• Source data:

* start *

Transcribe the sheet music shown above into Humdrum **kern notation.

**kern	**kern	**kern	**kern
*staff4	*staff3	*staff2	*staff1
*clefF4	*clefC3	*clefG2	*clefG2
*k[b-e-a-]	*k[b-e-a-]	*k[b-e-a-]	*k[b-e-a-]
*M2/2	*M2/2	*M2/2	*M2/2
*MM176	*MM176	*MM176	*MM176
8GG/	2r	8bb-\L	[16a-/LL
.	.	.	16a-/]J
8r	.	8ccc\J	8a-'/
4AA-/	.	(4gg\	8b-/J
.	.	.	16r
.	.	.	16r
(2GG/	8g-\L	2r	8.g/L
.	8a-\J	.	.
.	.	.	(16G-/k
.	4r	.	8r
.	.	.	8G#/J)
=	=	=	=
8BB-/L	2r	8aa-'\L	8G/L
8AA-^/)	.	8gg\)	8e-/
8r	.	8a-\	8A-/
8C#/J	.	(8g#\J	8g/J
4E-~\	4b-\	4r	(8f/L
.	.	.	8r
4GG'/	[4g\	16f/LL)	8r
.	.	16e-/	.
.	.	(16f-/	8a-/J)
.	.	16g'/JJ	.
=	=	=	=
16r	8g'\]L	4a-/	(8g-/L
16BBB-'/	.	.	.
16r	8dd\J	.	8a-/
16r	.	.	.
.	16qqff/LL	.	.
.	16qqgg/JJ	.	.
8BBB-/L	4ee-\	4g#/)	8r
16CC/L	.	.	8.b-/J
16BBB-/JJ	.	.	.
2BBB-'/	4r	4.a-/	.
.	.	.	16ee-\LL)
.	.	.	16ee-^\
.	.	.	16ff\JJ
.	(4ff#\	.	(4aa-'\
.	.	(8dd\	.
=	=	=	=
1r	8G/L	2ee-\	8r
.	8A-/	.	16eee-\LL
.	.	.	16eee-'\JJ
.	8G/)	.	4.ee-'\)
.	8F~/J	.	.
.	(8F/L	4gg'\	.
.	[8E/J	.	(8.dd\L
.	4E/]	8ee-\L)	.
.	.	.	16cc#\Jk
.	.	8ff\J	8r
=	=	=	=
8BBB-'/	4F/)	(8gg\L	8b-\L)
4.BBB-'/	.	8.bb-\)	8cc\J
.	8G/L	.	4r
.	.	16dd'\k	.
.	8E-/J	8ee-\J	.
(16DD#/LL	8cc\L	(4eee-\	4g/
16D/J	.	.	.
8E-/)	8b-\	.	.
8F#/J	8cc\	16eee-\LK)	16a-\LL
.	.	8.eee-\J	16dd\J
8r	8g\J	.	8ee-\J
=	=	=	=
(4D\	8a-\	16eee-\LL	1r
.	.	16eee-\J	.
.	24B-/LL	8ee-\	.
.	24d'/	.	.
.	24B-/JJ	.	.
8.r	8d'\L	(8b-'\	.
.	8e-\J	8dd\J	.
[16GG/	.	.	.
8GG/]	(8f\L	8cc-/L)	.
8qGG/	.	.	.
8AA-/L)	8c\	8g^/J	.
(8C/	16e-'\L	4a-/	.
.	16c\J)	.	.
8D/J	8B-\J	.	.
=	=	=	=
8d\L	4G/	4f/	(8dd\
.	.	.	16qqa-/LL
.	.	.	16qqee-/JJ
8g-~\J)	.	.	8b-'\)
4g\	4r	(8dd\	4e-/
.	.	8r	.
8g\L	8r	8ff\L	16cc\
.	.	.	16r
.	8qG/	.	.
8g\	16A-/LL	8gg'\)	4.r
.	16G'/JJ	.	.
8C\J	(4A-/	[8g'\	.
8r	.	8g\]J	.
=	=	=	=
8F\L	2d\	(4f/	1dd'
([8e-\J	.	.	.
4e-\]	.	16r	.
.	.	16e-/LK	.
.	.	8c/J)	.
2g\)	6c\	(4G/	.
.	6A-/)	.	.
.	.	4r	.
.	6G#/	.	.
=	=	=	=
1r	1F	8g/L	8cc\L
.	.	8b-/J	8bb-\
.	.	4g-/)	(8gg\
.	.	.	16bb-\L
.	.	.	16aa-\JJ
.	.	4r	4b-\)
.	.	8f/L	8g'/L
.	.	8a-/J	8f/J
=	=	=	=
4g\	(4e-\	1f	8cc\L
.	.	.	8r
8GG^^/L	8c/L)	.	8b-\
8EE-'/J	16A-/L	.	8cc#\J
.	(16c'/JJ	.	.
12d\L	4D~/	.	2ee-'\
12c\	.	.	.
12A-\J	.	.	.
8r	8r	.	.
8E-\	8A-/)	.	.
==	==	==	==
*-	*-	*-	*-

* end *

Copy out each line of the records that contains the string "kern", matching case exactly.

Transcribe the sheet music shown above into Humdrum **kern notation.
**kern	**kern	**kern	**kern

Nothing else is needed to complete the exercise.